<<<<
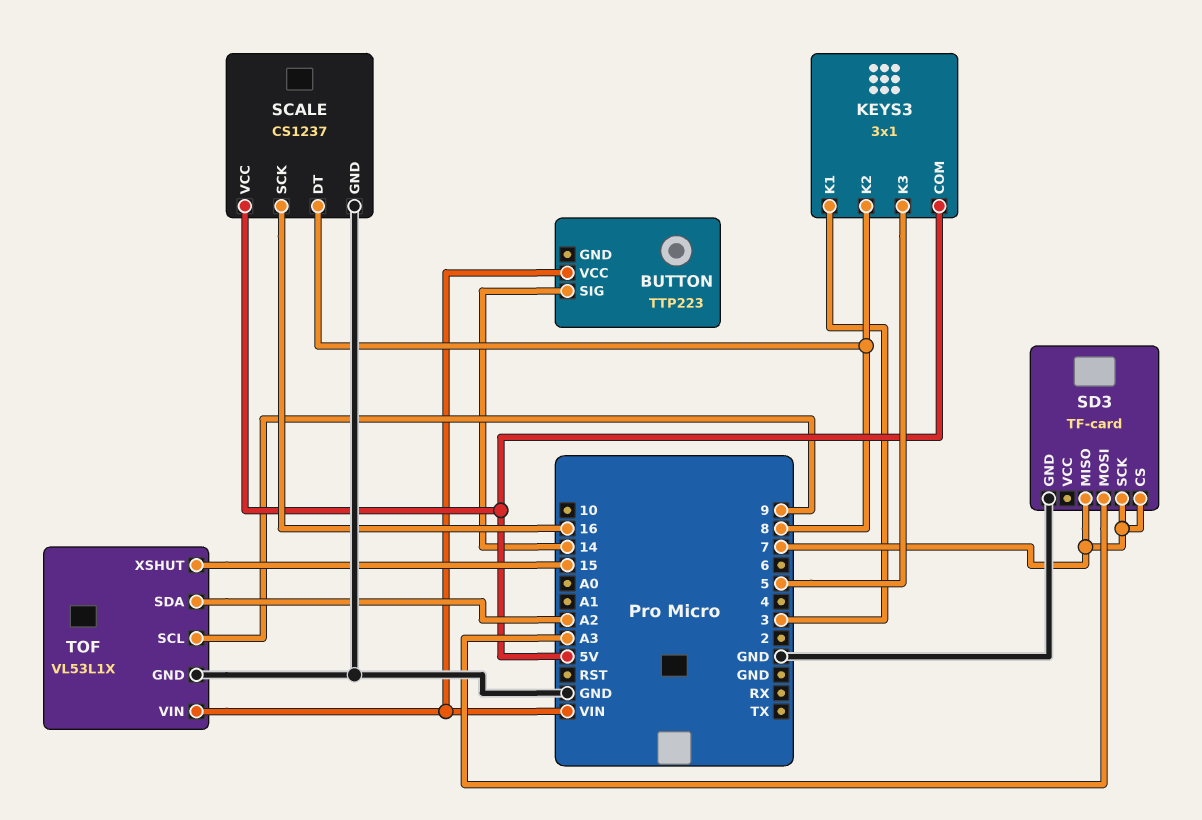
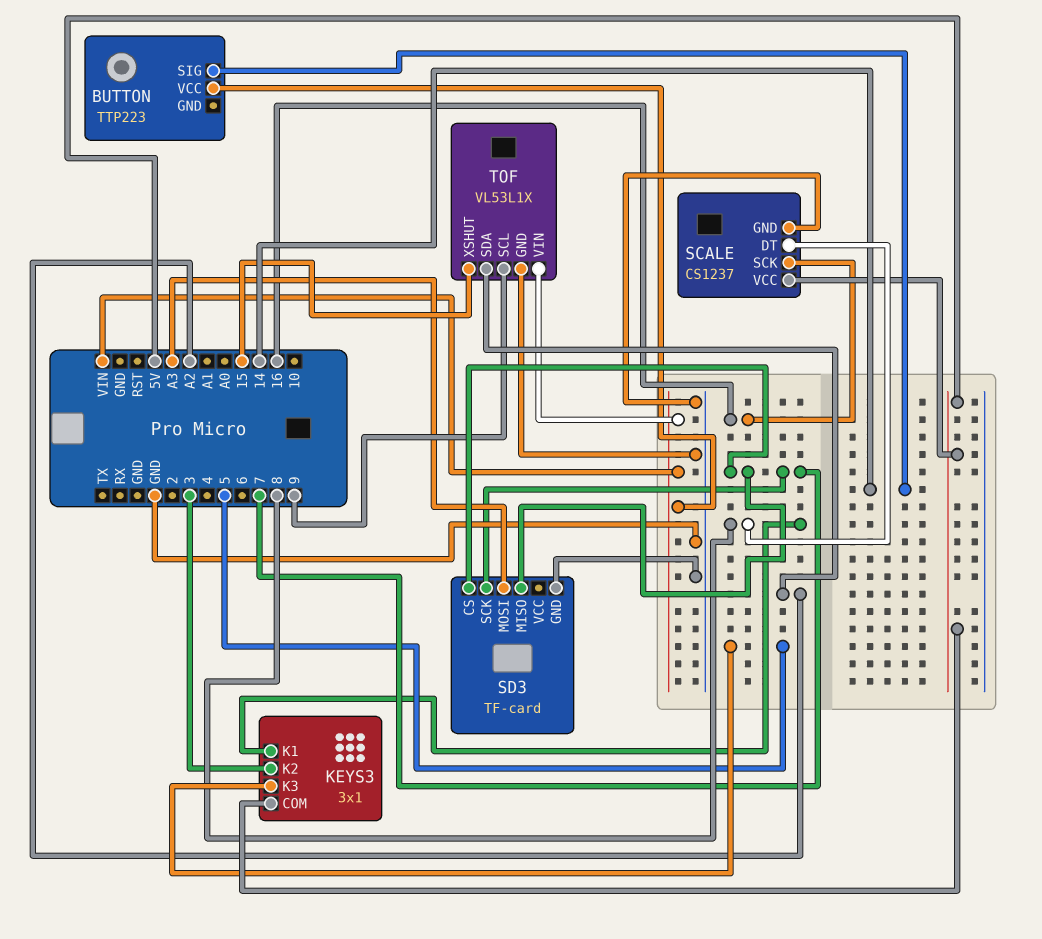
KEYS3 pin K1: 3 -> 8
KEYS3 pin K2: 8 -> 3

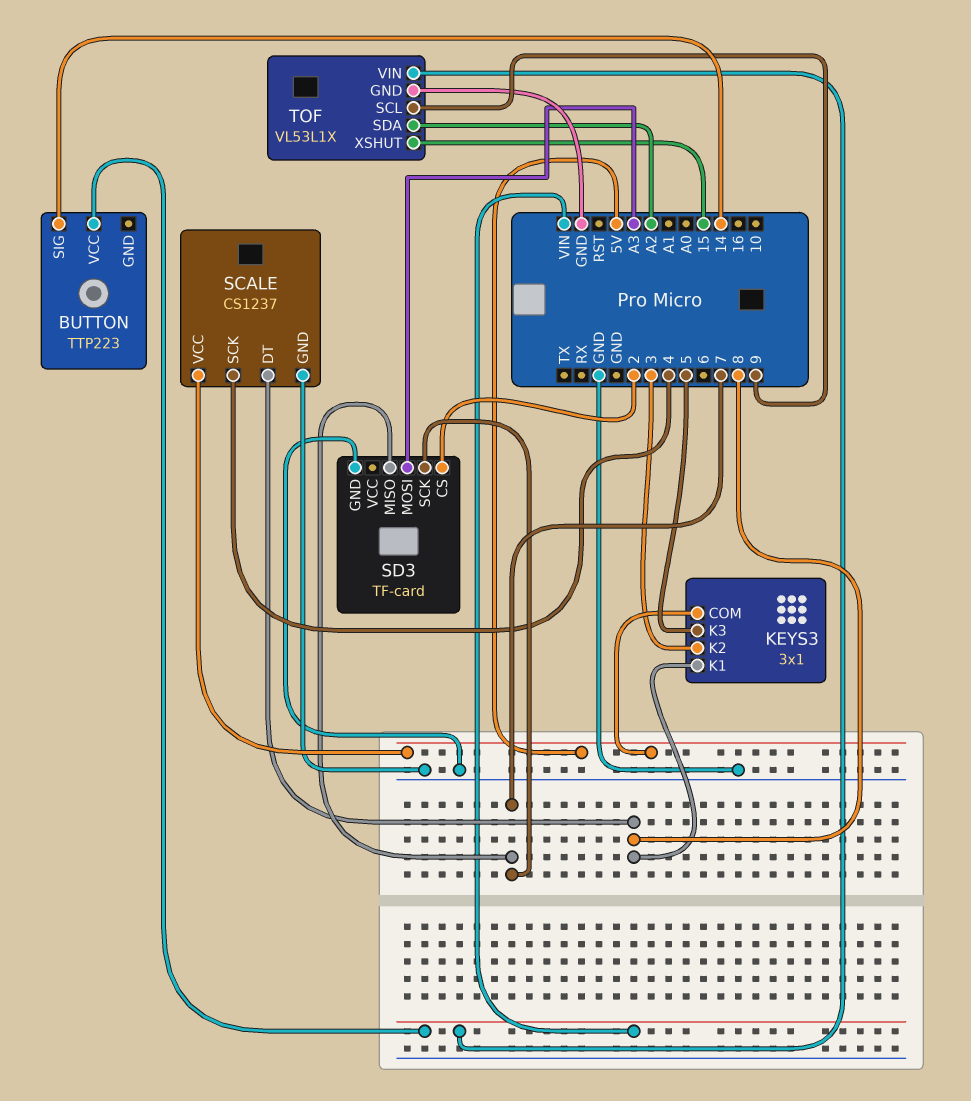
SCALE pin SCK: 16 -> 4
SD3 pin CS: 7 -> 2

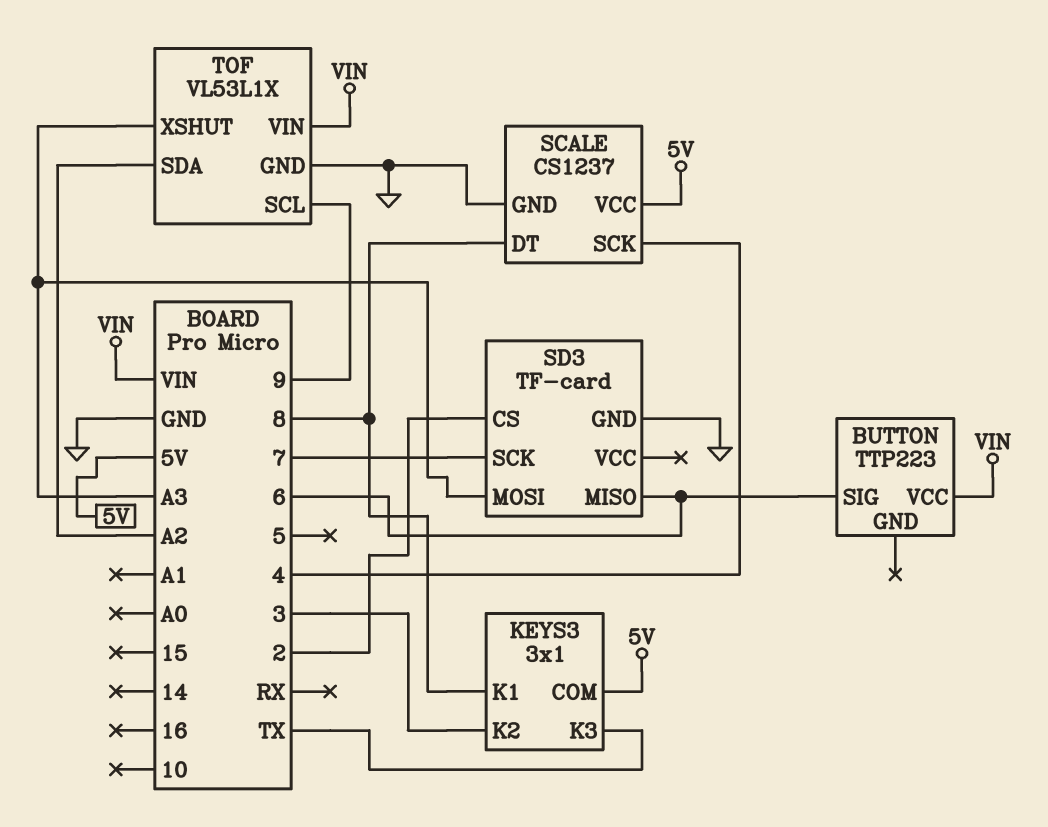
BUTTON pin SIG: 14 -> 6
KEYS3 pin K3: 5 -> TX
SD3 pin MISO: 7 -> 6
TOF pin XSHUT: 15 -> A3

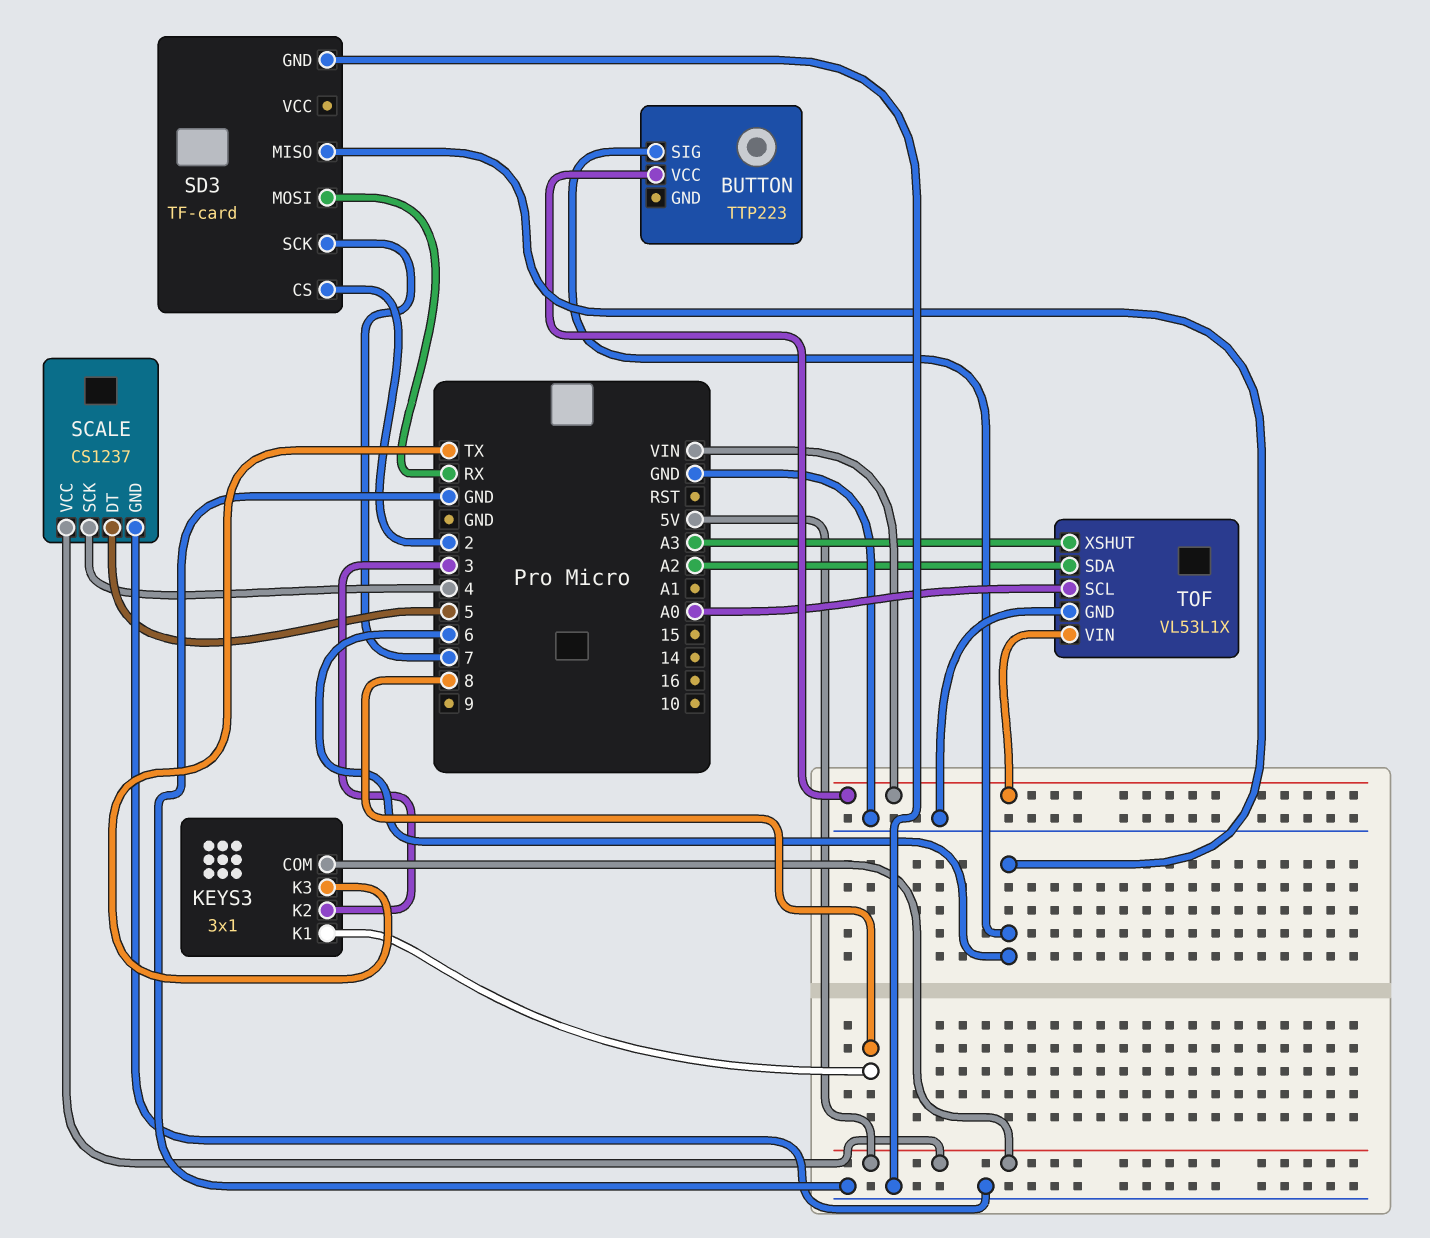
SCALE pin DT: 8 -> 5
SD3 pin MOSI: A3 -> RX
TOF pin SCL: 9 -> A0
>>>>
Return, exactly as they appear, the lines from the line containing "SD3 pin MISO: 7 -> 6" through the end of the records above, both ends included, without pictures.

SOLVED PROBLEM:
SD3 pin MISO: 7 -> 6
TOF pin XSHUT: 15 -> A3

SCALE pin DT: 8 -> 5
SD3 pin MOSI: A3 -> RX
TOF pin SCL: 9 -> A0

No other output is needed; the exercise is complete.